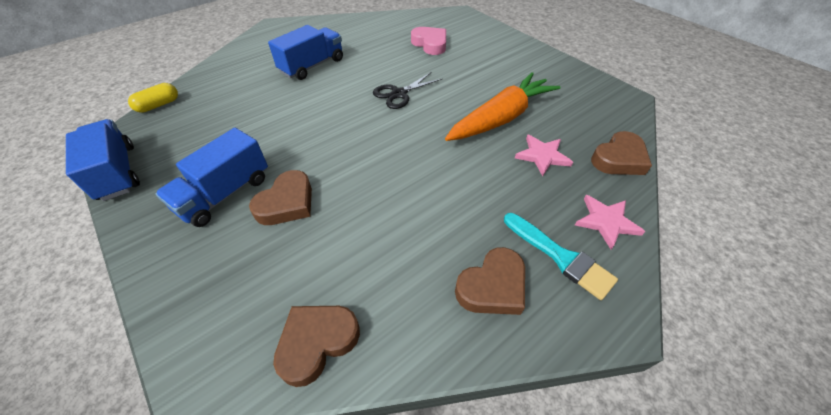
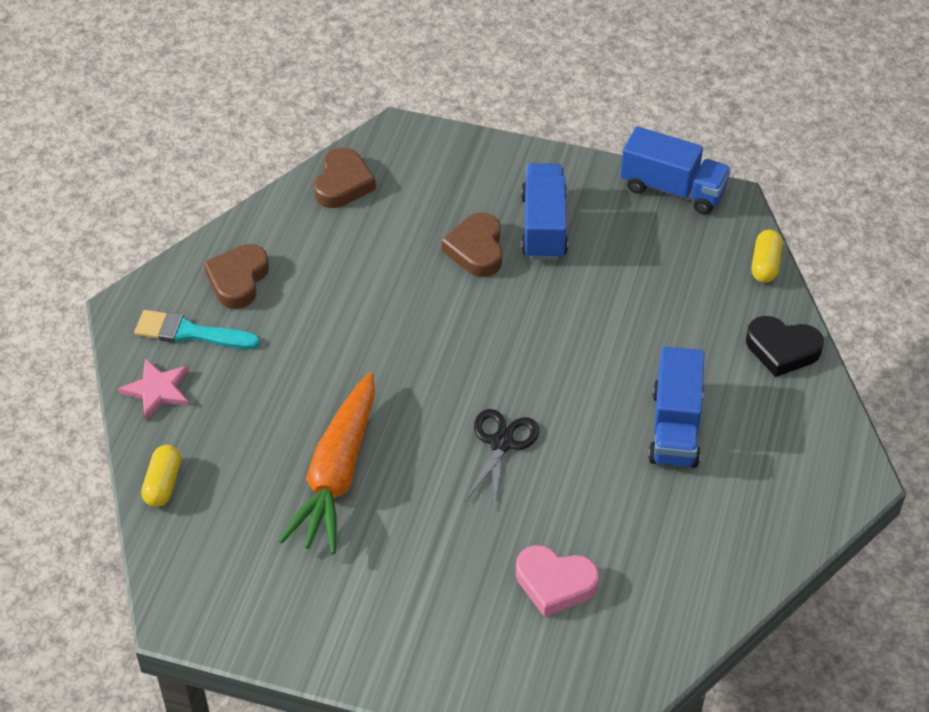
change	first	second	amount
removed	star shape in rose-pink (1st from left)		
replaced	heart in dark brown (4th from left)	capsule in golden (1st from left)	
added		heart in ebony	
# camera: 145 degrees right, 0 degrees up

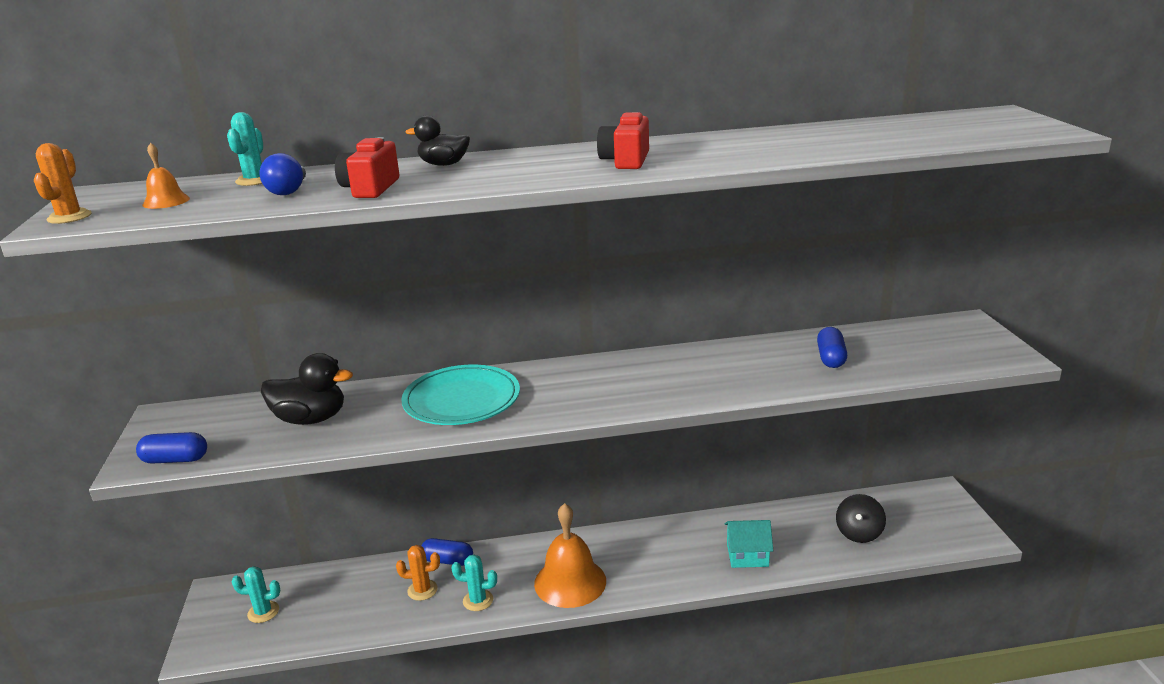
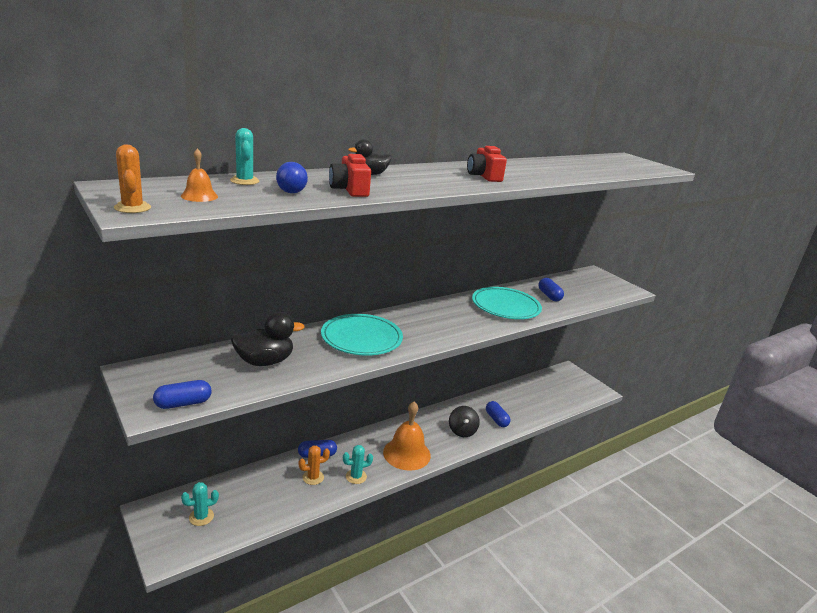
change	first	second	amount
replaced	toy house in turquoise	capsule in royal blue (3rd from left)	
moved	spinning top in ebony		
added		flat dish in turquoise (2nd from left)	
# camera: 30 degrees left, 0 degrees up

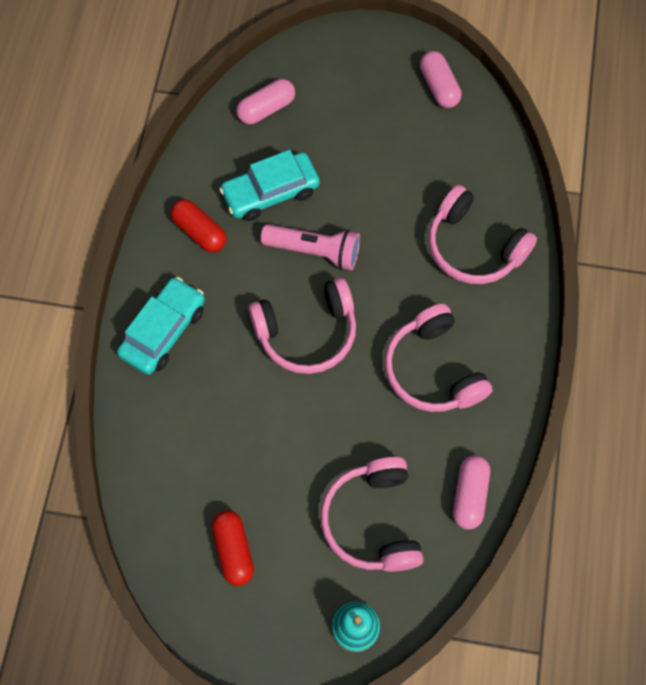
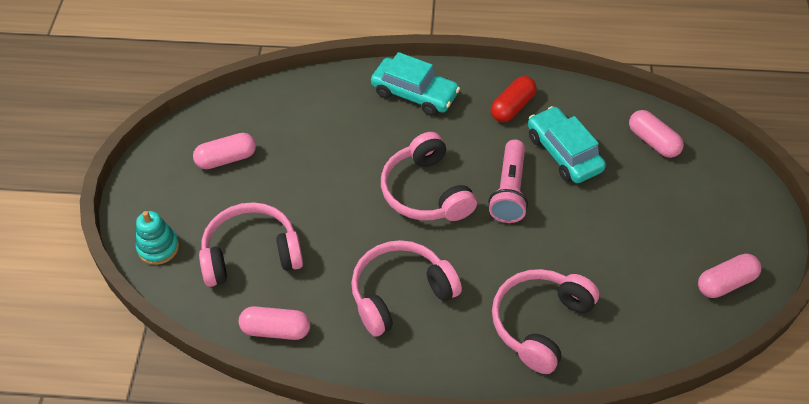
change	first	second	amount
recoloured	capsule in crimson (2nd from left)	capsule in rose-pink (1st from left)	
# camera: 85 degrees right, 15 degrees down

REQUIRED ACTION:
Output the listing exactly, without images.

RESPONSE:
change	first	second	amount
removed	star shape in rose-pink (1st from left)		
replaced	heart in dark brown (4th from left)	capsule in golden (1st from left)	
added		heart in ebony	
# camera: 145 degrees right, 0 degrees up

change	first	second	amount
replaced	toy house in turquoise	capsule in royal blue (3rd from left)	
moved	spinning top in ebony		
added		flat dish in turquoise (2nd from left)	
# camera: 30 degrees left, 0 degrees up

change	first	second	amount
recoloured	capsule in crimson (2nd from left)	capsule in rose-pink (1st from left)	
# camera: 85 degrees right, 15 degrees down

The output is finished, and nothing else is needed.